> [Material provided]:
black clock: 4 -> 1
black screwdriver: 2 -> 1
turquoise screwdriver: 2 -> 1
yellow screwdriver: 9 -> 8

> [What to do]: Give an exact repetition of all the material.

> [Response to the task]:
black clock: 4 -> 1
black screwdriver: 2 -> 1
turquoise screwdriver: 2 -> 1
yellow screwdriver: 9 -> 8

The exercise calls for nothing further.